◆ **Information shown**:
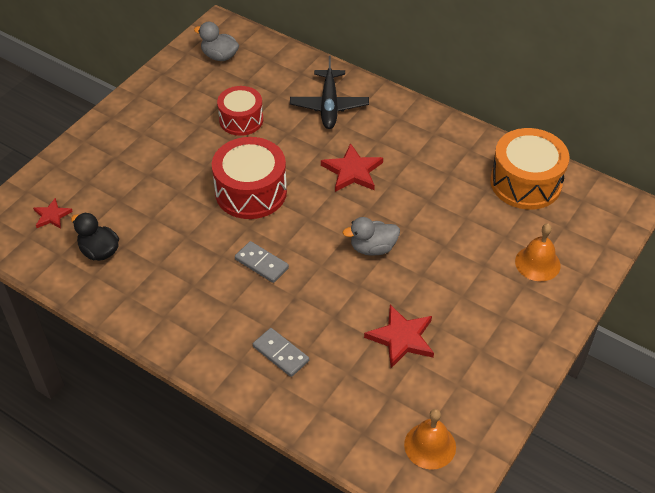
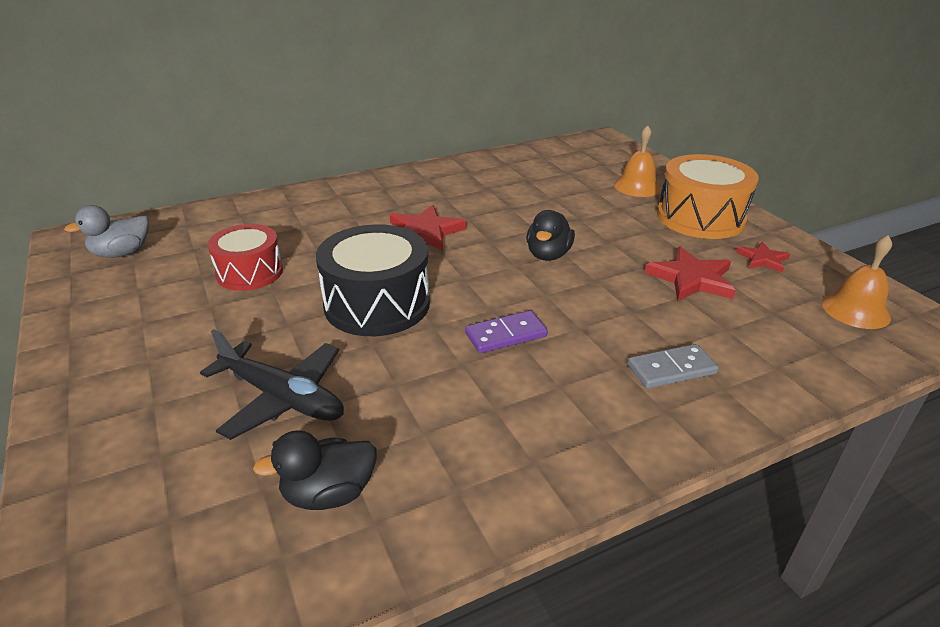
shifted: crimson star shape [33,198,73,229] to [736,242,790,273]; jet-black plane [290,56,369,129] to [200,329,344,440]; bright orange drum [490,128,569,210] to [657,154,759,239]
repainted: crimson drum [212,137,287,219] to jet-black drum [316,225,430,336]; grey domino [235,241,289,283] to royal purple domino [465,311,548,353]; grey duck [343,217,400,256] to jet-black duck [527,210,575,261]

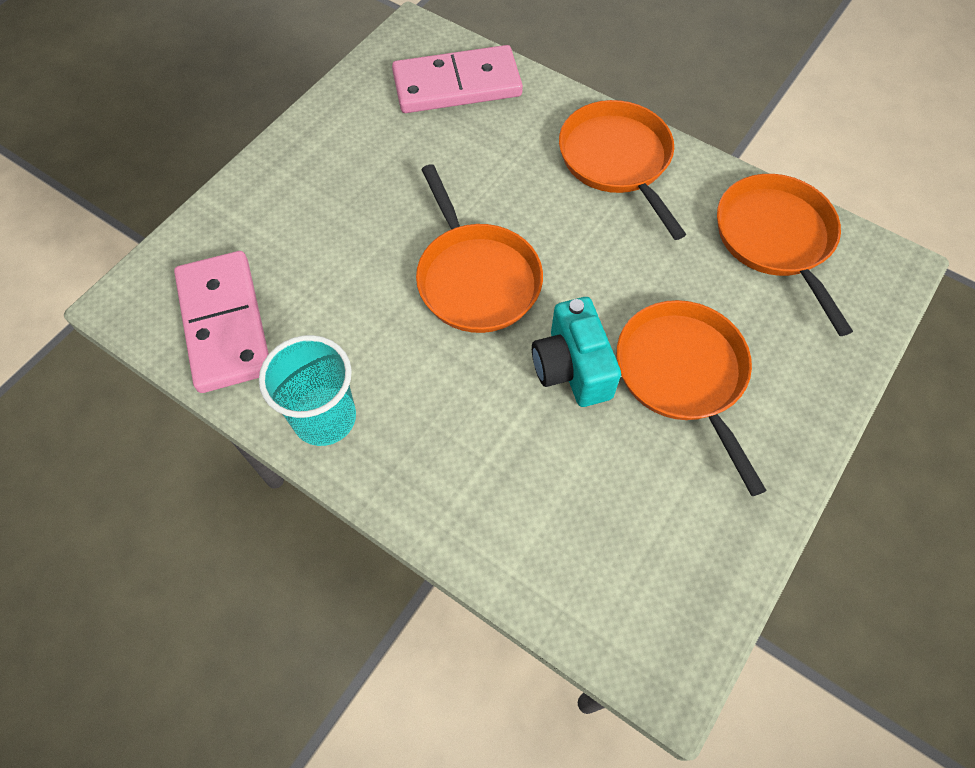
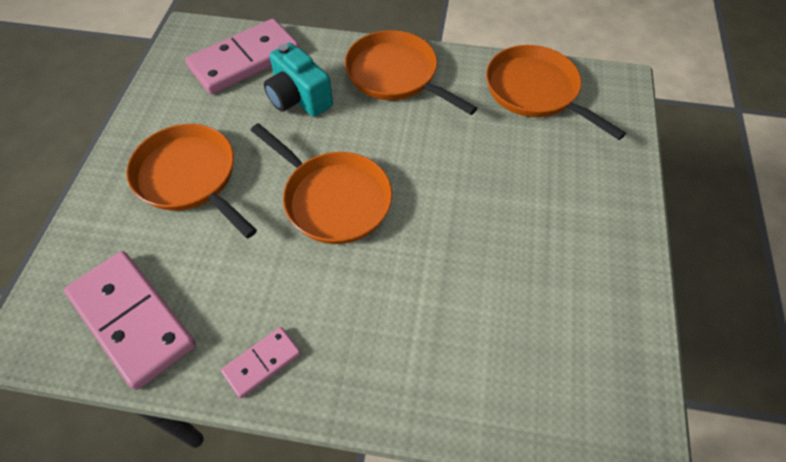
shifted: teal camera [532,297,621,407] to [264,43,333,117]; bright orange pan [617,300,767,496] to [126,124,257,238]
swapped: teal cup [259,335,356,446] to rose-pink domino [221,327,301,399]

◆ **Task objective**:
Give an exact copy of the data, and omit any pictures it holds.

◆ **Exercise result**:
shifted: crimson star shape [33,198,73,229] to [736,242,790,273]; jet-black plane [290,56,369,129] to [200,329,344,440]; bright orange drum [490,128,569,210] to [657,154,759,239]
repainted: crimson drum [212,137,287,219] to jet-black drum [316,225,430,336]; grey domino [235,241,289,283] to royal purple domino [465,311,548,353]; grey duck [343,217,400,256] to jet-black duck [527,210,575,261]

shifted: teal camera [532,297,621,407] to [264,43,333,117]; bright orange pan [617,300,767,496] to [126,124,257,238]
swapped: teal cup [259,335,356,446] to rose-pink domino [221,327,301,399]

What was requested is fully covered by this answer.